• _AVAILABLE RECORDS_
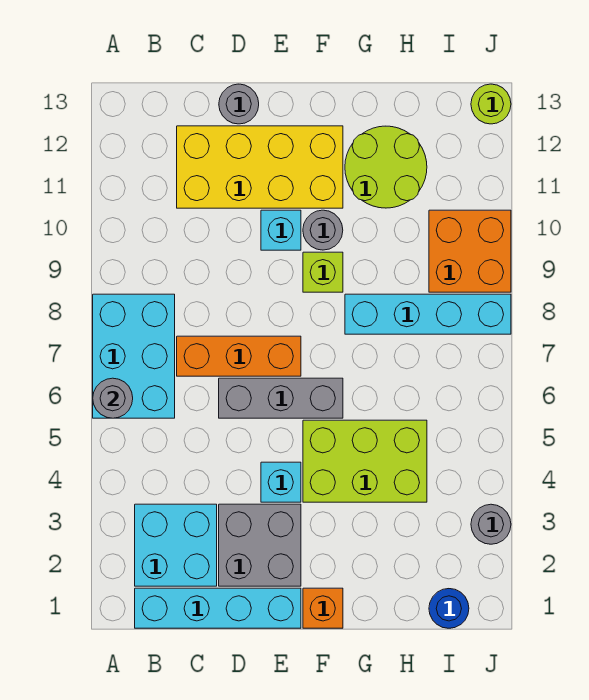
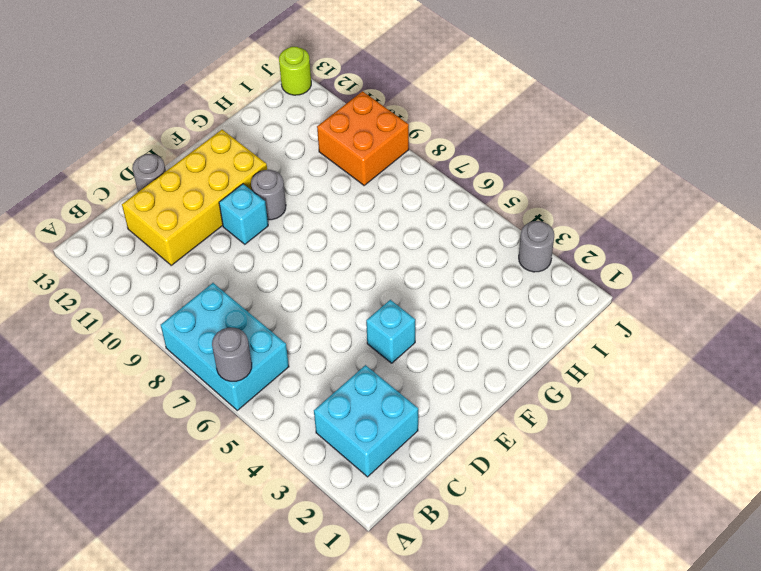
none -> cyan brick B1:E1 level 1
none -> orange brick C7:E7 level 1
none -> grey brick D2:E3 level 1

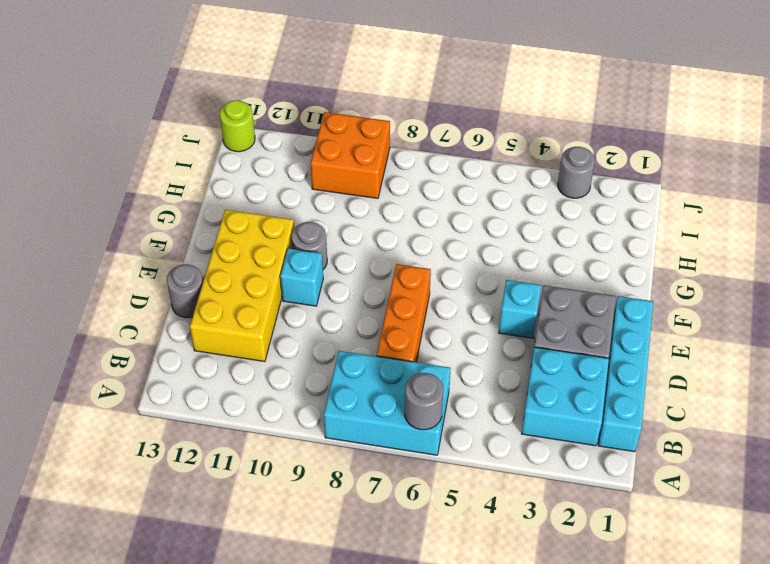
none -> grey brick D6:F6 level 1
none -> orange brick F1 level 1
none -> lime brick F4:H5 level 1

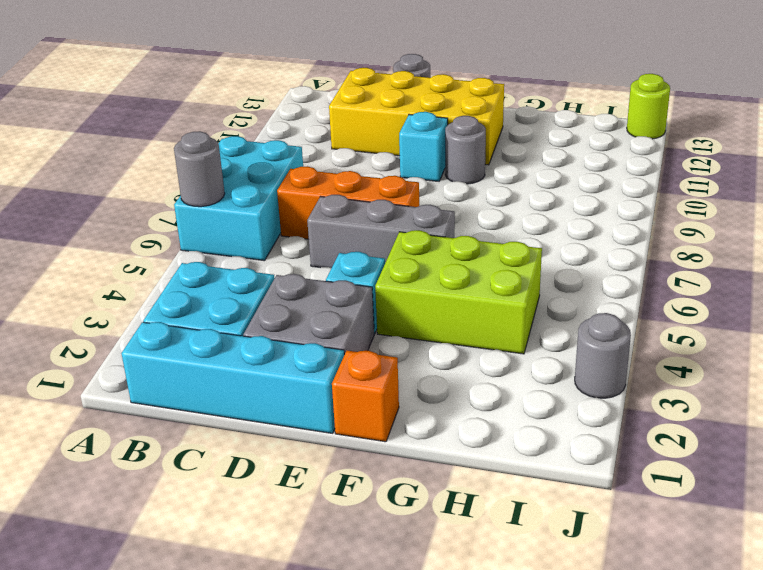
none -> lime brick F9 level 1
none -> cyan brick G8:J8 level 1
none -> lime round brick G11:H12 level 1

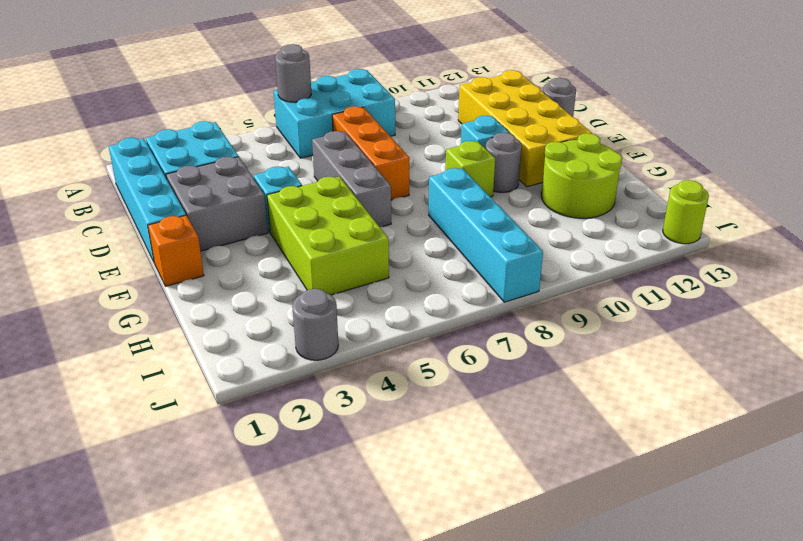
none -> blue round brick I1 level 1
none -> orange brick I9:J10 level 1

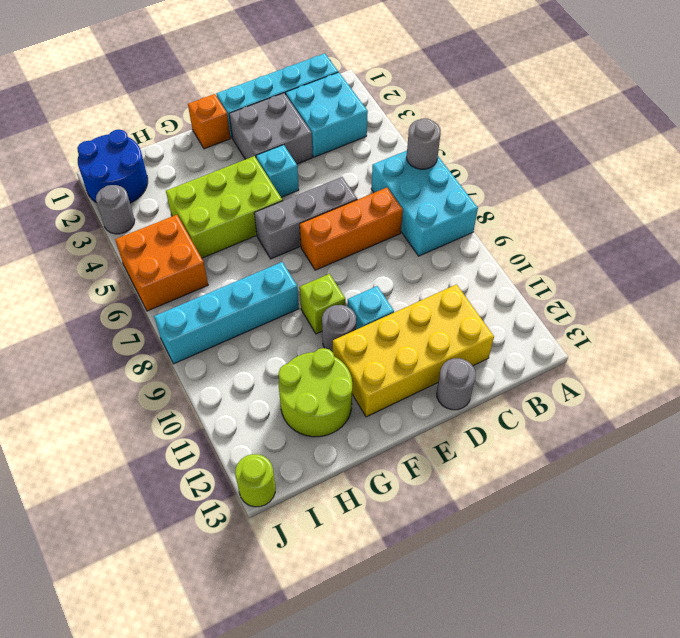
blue round brick I1:J2 level 1 -> blue round brick I1 level 1
orange brick I5:J6 level 1 -> orange brick I9:J10 level 1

• _WORK INSTRUCTION_
Reproduce exactly and only the lines from the one with "none -> orange brick C7:E7 level 1" through the last entry, both included, excluding every picture.

• _WRITTEN SOLUTION_
none -> orange brick C7:E7 level 1
none -> grey brick D2:E3 level 1

none -> grey brick D6:F6 level 1
none -> orange brick F1 level 1
none -> lime brick F4:H5 level 1

none -> lime brick F9 level 1
none -> cyan brick G8:J8 level 1
none -> lime round brick G11:H12 level 1

none -> blue round brick I1 level 1
none -> orange brick I9:J10 level 1

blue round brick I1:J2 level 1 -> blue round brick I1 level 1
orange brick I5:J6 level 1 -> orange brick I9:J10 level 1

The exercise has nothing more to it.